Your task ->
Go line by line through the records and tally those that include "pink". Respond with the tally only.

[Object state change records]

▬▬▬▬▬▬

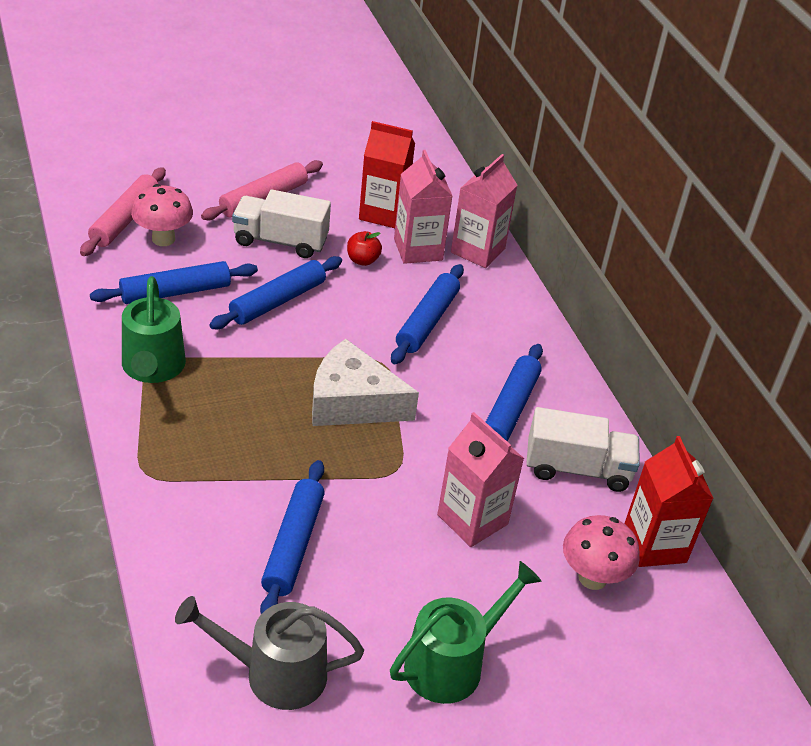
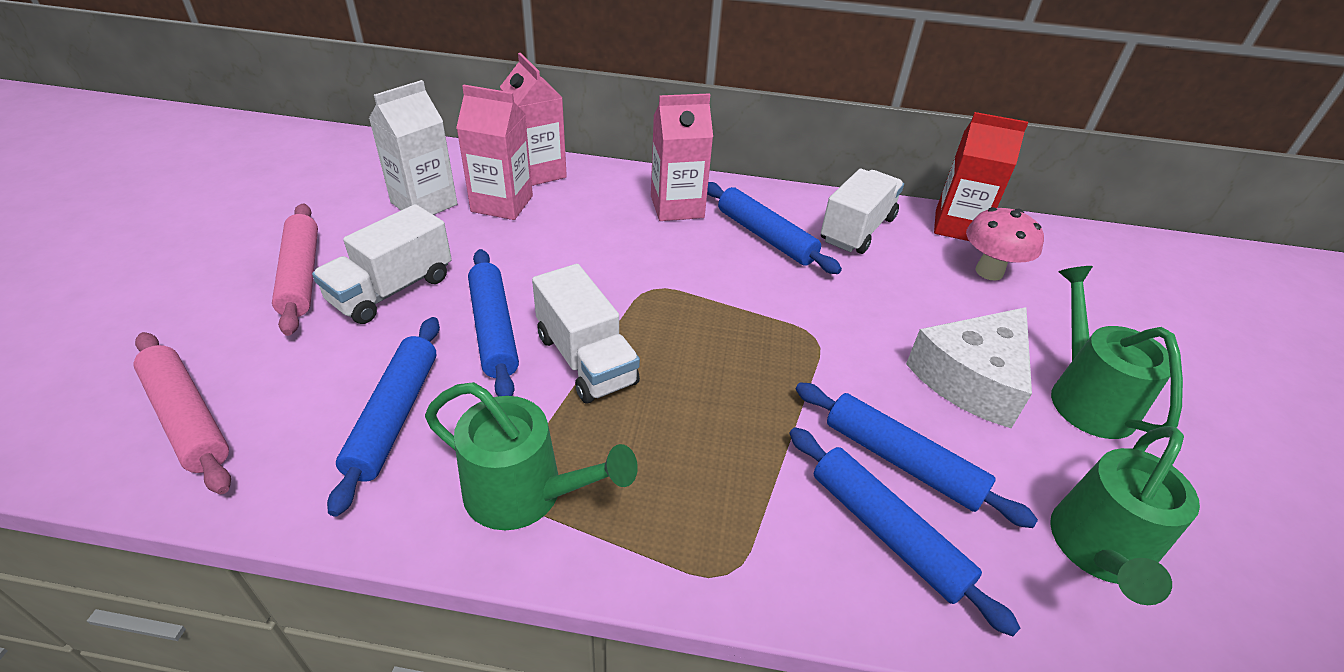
camera: 60 degrees left, 0 degrees up
(163, 239) = (275, 392): pink mushroom -> none
(275, 673) = (1098, 550): grey watering can -> green watering can
(281, 354) = (586, 359): none -> white truck
(352, 402) = (699, 332): white cheese -> white cheese (972, 378)
(362, 260) = (484, 243): red apple -> none
(383, 213) = (424, 203): red carton -> white carton
(427, 321) = (613, 238): blue rolling pin -> blue rolling pin (887, 532)
(472, 519) = (900, 313): pink carton -> pink carton (677, 207)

▬▬▬▬▬▬

Solution for this task ->
2